» **PROBLEM REQUIREMENTS**: Leaving out the pictures, retype exactly the lines from the one holding "IC103 pin CS: W6 -> W2" through the end of the material.

» **THE RECORDS**:

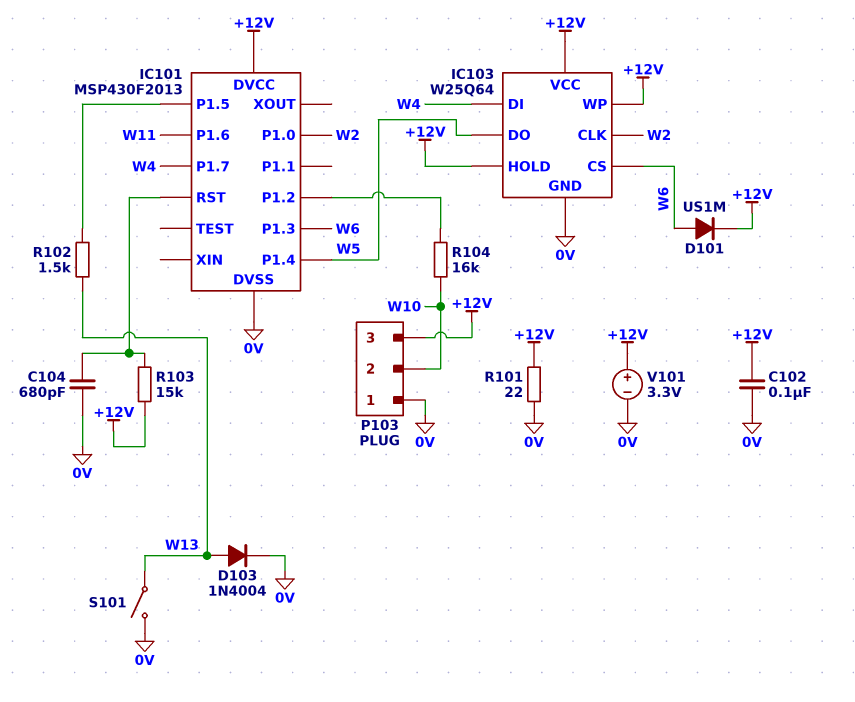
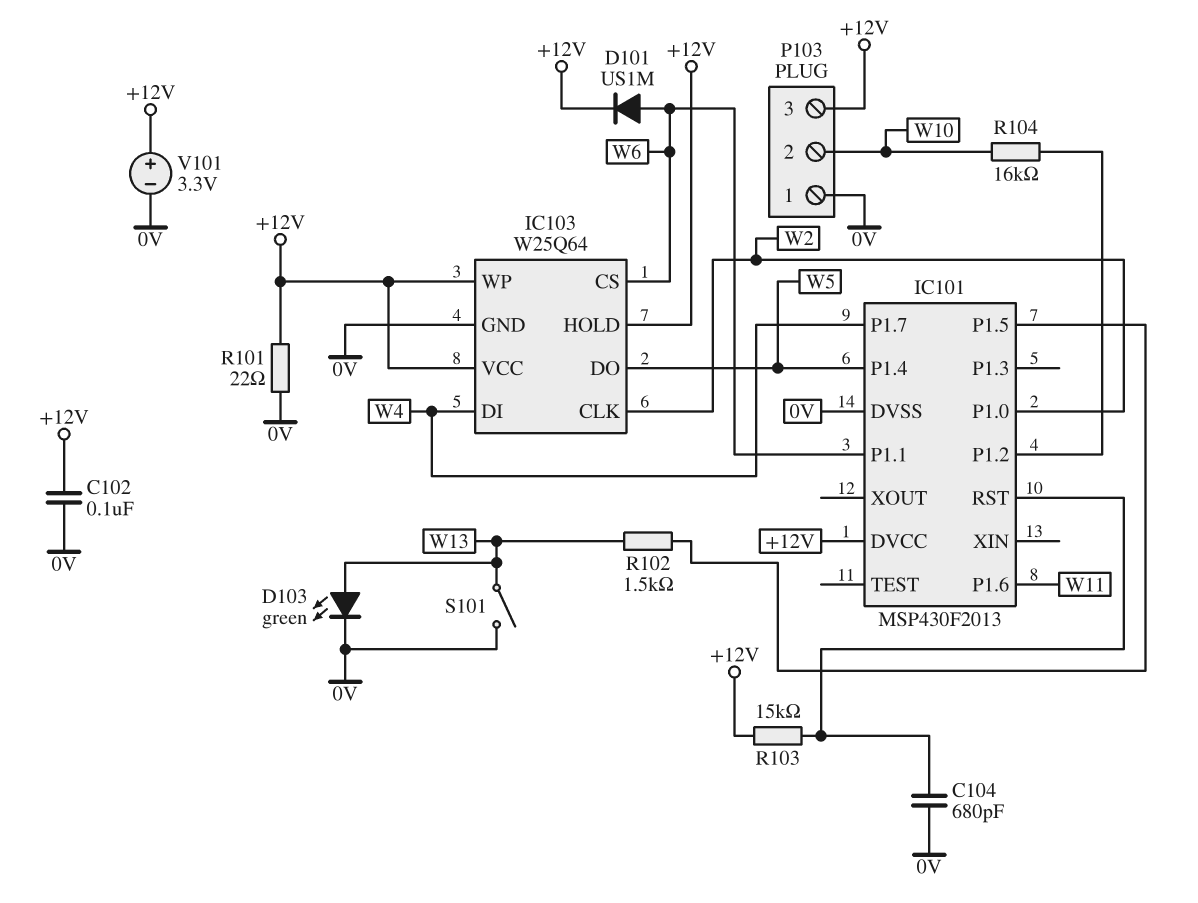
D103: diode 1N4004 (A W13, K 0V) -> LED green (A W13, K 0V)
IC101 pin P1.1: none -> W6
IC101 pin P1.3: W6 -> none

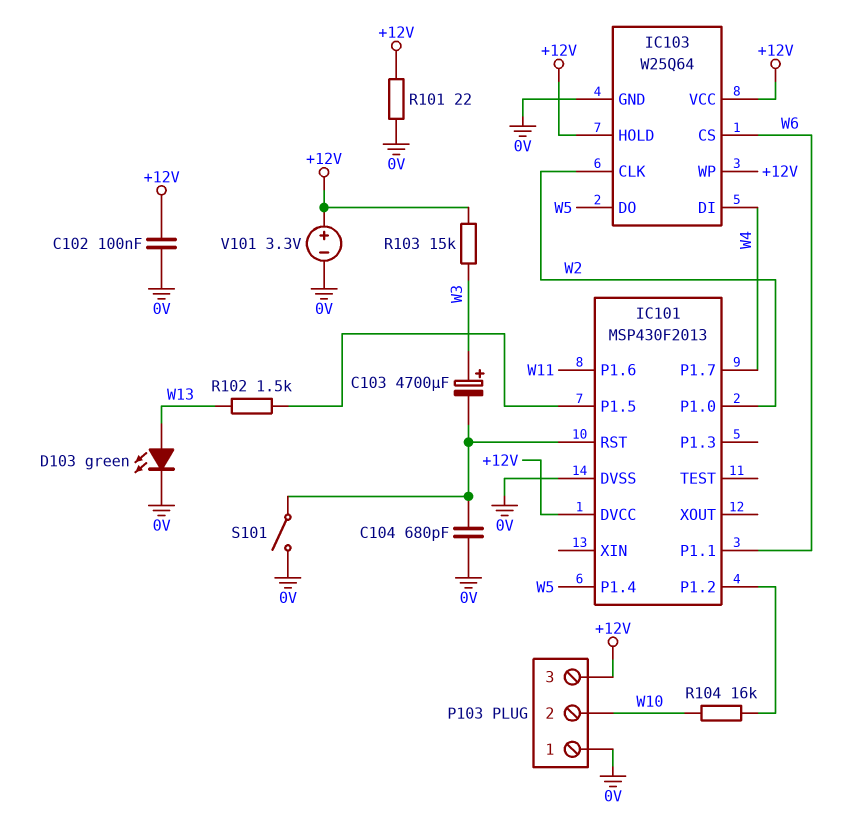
C103: none -> 4700uF (plus W3, minus IC101/RST)
D101: diode US1M (A W6, K +12V) -> none
R103: 15k (+12V, IC101/RST) -> 15k (+12V, W3)
S101: switch (0V, W13) -> switch (0V, IC101/RST)

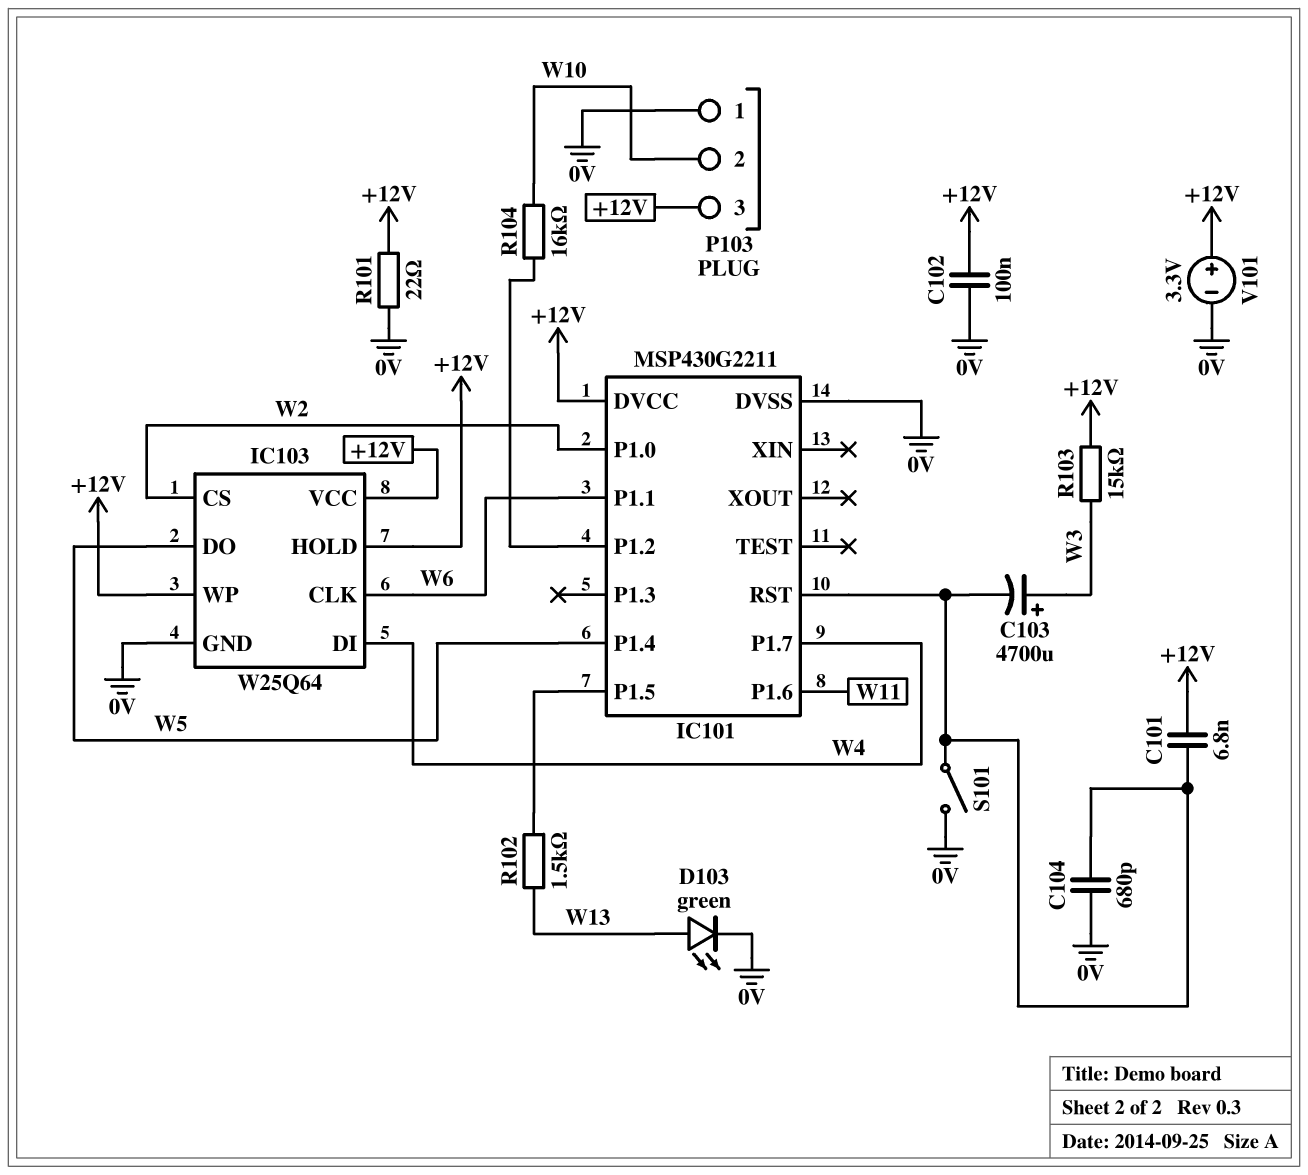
C101: none -> 6.8nF (+12V, IC101/RST)
IC101: MSP430F2013 -> MSP430G2211
IC103 pin CLK: W2 -> W6
IC103 pin CS: W6 -> W2

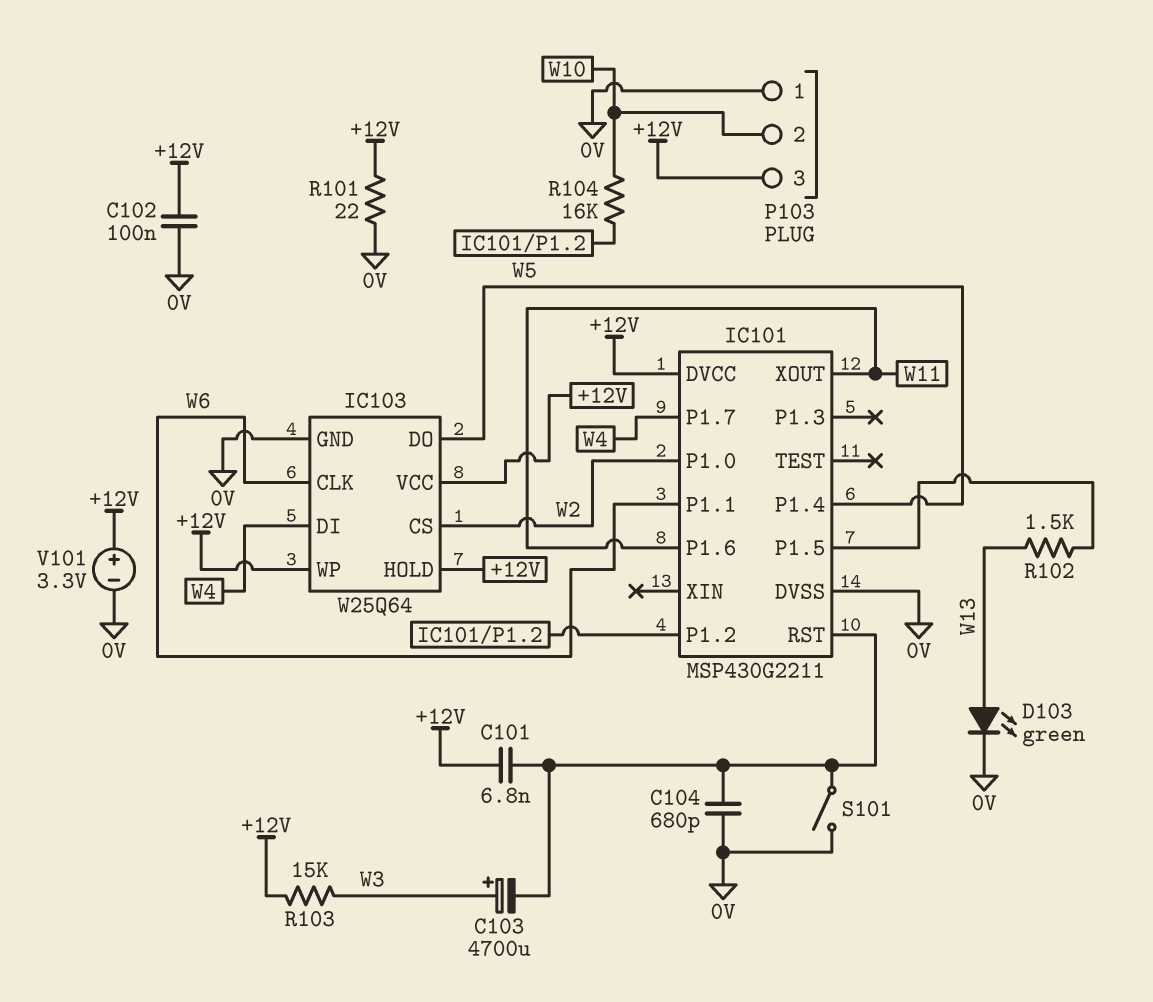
IC101 pin XOUT: none -> W11

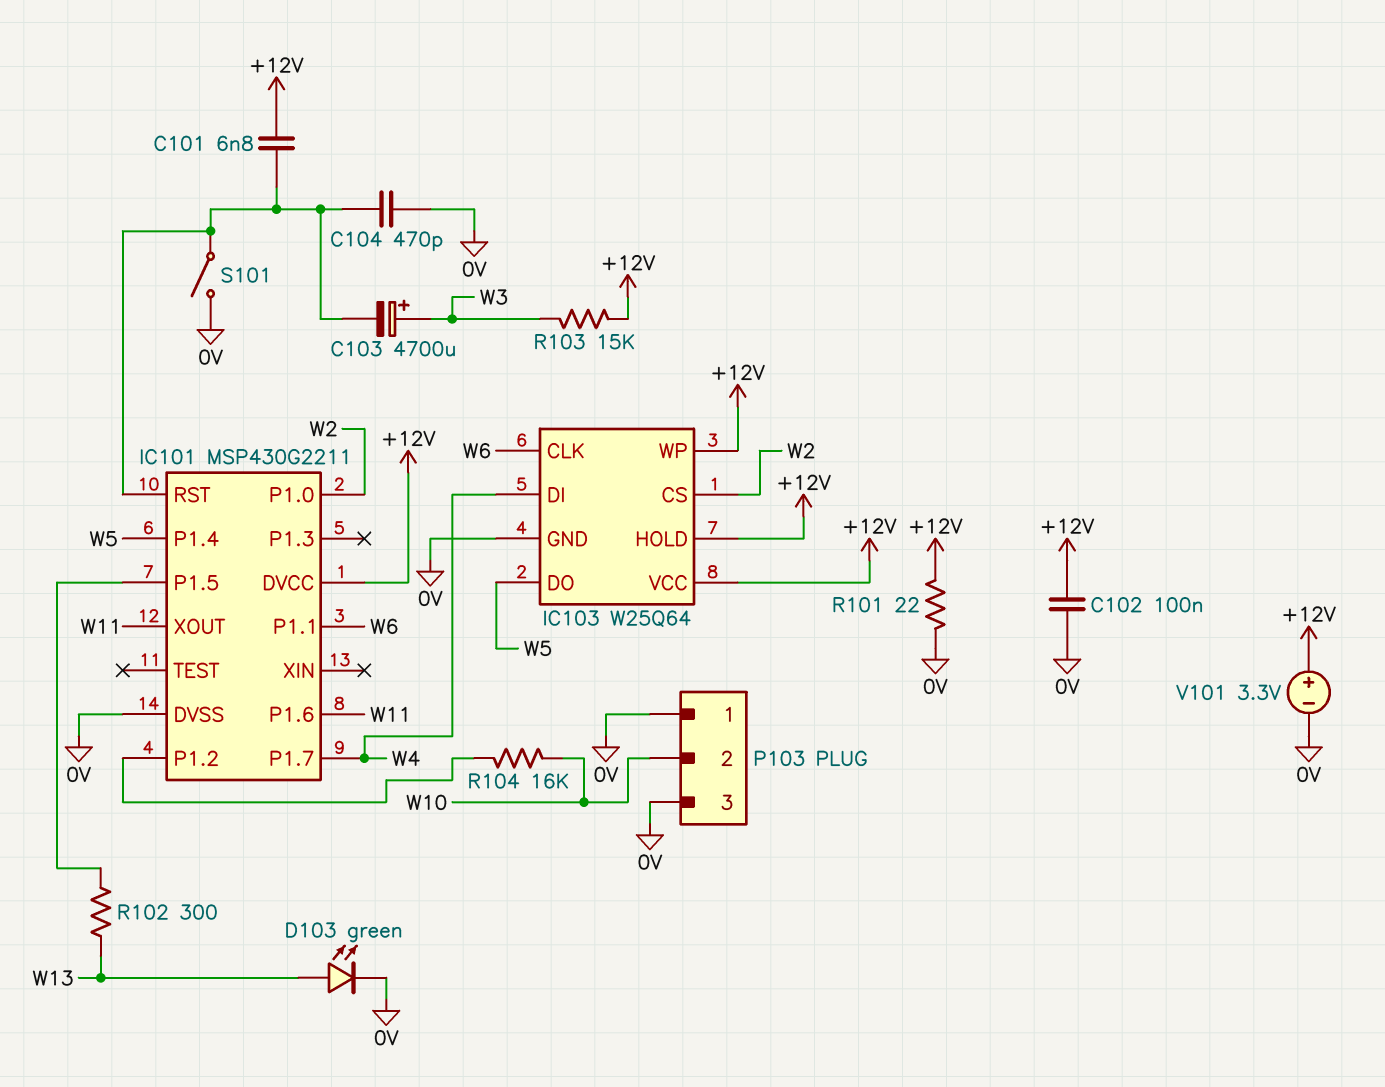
C104: 680pF (0V, IC101/RST) -> 470pF (0V, IC101/RST)
P103 pin 3: +12V -> 0V
R102: 1.5k (IC101/P1.5, W13) -> 300 (IC101/P1.5, W13)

» **EXERCISE RESULT**:
IC103 pin CS: W6 -> W2

IC101 pin XOUT: none -> W11

C104: 680pF (0V, IC101/RST) -> 470pF (0V, IC101/RST)
P103 pin 3: +12V -> 0V
R102: 1.5k (IC101/P1.5, W13) -> 300 (IC101/P1.5, W13)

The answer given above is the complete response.